_Directions for this task_
Every record, from the first to the last, is to be printed again exactly.

Study material section start

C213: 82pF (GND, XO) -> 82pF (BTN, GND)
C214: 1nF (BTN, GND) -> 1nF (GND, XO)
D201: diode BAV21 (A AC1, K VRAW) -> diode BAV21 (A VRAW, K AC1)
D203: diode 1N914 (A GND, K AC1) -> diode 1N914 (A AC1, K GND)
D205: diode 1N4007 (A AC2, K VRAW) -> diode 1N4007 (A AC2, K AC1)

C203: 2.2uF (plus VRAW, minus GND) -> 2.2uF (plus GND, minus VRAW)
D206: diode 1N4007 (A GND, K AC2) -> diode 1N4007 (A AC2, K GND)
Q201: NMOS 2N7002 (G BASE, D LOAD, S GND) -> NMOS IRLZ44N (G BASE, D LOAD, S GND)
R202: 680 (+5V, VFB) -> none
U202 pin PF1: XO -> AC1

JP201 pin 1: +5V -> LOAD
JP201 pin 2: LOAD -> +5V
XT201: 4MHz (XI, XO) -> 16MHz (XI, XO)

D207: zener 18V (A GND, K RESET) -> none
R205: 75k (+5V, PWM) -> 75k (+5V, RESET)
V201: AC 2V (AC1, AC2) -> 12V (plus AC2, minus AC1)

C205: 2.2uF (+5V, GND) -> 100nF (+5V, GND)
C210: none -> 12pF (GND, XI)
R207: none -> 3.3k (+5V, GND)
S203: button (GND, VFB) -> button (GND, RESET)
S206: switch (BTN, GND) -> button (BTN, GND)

Study material section end

_Answer space_
C213: 82pF (GND, XO) -> 82pF (BTN, GND)
C214: 1nF (BTN, GND) -> 1nF (GND, XO)
D201: diode BAV21 (A AC1, K VRAW) -> diode BAV21 (A VRAW, K AC1)
D203: diode 1N914 (A GND, K AC1) -> diode 1N914 (A AC1, K GND)
D205: diode 1N4007 (A AC2, K VRAW) -> diode 1N4007 (A AC2, K AC1)

C203: 2.2uF (plus VRAW, minus GND) -> 2.2uF (plus GND, minus VRAW)
D206: diode 1N4007 (A GND, K AC2) -> diode 1N4007 (A AC2, K GND)
Q201: NMOS 2N7002 (G BASE, D LOAD, S GND) -> NMOS IRLZ44N (G BASE, D LOAD, S GND)
R202: 680 (+5V, VFB) -> none
U202 pin PF1: XO -> AC1

JP201 pin 1: +5V -> LOAD
JP201 pin 2: LOAD -> +5V
XT201: 4MHz (XI, XO) -> 16MHz (XI, XO)

D207: zener 18V (A GND, K RESET) -> none
R205: 75k (+5V, PWM) -> 75k (+5V, RESET)
V201: AC 2V (AC1, AC2) -> 12V (plus AC2, minus AC1)

C205: 2.2uF (+5V, GND) -> 100nF (+5V, GND)
C210: none -> 12pF (GND, XI)
R207: none -> 3.3k (+5V, GND)
S203: button (GND, VFB) -> button (GND, RESET)
S206: switch (BTN, GND) -> button (BTN, GND)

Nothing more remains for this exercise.